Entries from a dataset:
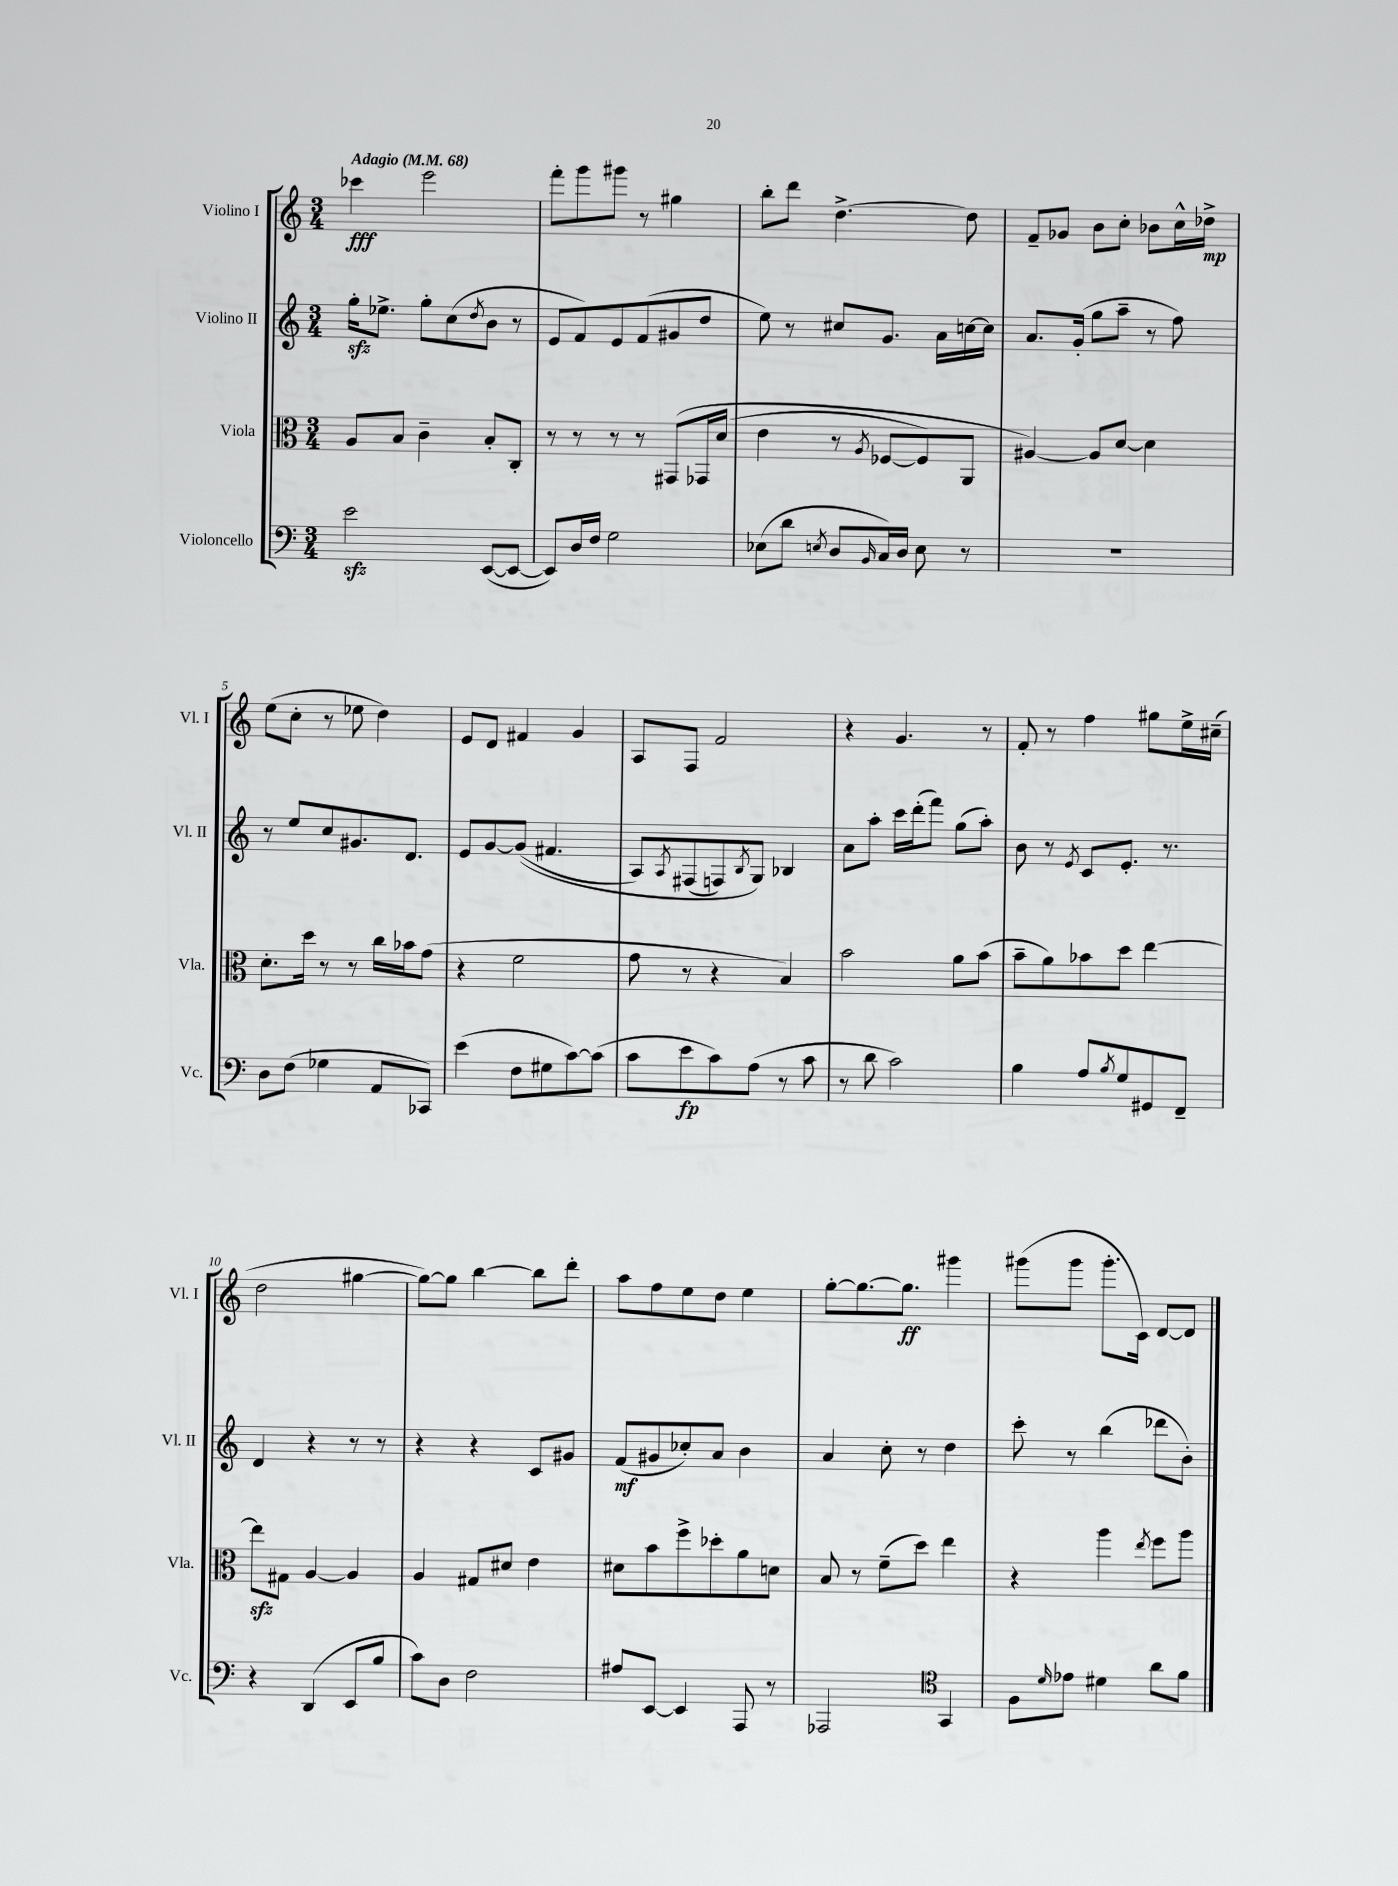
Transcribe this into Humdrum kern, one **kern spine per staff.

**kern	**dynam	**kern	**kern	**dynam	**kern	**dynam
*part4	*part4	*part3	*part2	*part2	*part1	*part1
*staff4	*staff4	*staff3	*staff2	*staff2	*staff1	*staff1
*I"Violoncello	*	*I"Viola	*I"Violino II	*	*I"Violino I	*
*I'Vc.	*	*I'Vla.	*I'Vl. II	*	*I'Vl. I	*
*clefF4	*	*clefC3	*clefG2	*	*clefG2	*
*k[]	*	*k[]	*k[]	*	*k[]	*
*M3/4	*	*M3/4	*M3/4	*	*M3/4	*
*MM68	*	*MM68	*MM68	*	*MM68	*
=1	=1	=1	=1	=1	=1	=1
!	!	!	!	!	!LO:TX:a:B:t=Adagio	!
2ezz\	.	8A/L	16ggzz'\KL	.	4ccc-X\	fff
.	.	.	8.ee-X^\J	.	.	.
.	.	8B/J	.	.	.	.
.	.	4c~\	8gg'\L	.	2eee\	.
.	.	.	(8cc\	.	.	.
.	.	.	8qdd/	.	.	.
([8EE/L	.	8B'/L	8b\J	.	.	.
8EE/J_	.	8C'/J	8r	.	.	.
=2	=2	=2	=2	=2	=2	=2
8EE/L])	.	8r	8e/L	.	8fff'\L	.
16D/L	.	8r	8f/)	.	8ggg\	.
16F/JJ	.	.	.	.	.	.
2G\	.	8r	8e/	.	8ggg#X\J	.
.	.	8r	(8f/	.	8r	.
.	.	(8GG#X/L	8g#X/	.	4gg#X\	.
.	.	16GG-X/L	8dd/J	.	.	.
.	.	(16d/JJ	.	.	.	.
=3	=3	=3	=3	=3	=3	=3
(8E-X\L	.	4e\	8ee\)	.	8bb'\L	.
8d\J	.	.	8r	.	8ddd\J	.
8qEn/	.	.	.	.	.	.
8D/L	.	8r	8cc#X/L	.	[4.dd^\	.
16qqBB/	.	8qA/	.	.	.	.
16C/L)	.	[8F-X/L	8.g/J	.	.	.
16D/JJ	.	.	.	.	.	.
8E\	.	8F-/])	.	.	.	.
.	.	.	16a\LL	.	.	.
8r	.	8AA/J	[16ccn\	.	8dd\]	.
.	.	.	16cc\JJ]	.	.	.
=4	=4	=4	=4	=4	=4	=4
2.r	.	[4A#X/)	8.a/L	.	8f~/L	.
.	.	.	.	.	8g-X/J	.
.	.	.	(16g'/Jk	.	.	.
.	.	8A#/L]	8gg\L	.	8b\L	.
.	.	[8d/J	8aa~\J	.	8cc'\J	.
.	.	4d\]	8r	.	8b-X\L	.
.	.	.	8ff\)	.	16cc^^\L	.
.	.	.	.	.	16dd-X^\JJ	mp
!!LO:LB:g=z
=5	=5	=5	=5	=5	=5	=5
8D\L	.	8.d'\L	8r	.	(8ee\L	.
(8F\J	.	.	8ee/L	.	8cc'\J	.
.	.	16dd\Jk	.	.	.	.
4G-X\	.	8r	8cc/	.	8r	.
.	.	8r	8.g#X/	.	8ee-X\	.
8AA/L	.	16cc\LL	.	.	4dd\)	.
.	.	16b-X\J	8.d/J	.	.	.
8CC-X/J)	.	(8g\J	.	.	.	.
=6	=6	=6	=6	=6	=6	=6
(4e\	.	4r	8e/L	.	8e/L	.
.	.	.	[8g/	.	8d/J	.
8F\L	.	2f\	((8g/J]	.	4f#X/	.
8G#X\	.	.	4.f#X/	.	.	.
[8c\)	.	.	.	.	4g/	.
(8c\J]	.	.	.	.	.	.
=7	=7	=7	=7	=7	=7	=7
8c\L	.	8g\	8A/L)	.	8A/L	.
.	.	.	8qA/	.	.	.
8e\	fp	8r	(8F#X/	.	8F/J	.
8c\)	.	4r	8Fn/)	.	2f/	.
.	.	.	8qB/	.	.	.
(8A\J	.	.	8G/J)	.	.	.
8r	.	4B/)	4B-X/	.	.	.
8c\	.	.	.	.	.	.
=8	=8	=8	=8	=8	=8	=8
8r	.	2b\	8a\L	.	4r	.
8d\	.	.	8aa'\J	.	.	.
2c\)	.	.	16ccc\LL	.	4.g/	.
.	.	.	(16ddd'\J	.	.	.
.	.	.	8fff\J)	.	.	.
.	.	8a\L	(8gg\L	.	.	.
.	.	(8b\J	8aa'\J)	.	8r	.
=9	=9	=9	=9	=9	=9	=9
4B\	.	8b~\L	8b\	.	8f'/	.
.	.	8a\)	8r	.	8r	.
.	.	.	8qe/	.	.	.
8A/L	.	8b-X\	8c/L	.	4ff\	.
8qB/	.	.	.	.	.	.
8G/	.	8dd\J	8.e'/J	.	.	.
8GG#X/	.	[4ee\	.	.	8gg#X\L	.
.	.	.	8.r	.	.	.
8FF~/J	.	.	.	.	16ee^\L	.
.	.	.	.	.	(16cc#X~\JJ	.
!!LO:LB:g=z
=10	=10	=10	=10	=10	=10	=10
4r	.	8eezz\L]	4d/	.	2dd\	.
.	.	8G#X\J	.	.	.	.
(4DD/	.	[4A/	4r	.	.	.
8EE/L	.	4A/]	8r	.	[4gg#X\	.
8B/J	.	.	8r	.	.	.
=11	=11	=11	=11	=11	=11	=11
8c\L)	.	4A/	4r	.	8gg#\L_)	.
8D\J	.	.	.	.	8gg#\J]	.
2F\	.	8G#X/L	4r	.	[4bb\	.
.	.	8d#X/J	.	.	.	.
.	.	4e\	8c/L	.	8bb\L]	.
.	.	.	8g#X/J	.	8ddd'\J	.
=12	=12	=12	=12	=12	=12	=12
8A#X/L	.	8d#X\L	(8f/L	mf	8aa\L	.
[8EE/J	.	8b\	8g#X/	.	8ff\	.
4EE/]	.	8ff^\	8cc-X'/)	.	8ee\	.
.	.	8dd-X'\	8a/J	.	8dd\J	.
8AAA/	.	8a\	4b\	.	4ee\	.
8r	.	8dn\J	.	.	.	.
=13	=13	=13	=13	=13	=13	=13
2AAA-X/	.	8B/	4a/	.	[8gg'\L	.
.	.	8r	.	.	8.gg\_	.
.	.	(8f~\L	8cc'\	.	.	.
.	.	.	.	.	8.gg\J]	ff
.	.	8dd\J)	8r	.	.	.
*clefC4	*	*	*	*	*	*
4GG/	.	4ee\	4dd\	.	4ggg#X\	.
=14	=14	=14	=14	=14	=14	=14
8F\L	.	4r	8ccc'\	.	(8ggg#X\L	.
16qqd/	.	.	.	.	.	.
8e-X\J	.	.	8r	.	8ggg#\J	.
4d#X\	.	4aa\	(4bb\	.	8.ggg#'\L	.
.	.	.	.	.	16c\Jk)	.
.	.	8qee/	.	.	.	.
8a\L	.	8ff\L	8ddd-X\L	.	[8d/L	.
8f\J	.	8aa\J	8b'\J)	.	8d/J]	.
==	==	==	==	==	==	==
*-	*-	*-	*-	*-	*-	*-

◆ **Instructions to follow**
Which lines of the records contain the string "kern" (case counts)? Copy each of those lines in full.

◆ **Answer to this problem**
Transcribe this into Humdrum kern, one **kern spine per staff.
**kern	**dynam	**kern	**kern	**dynam	**kern	**dynam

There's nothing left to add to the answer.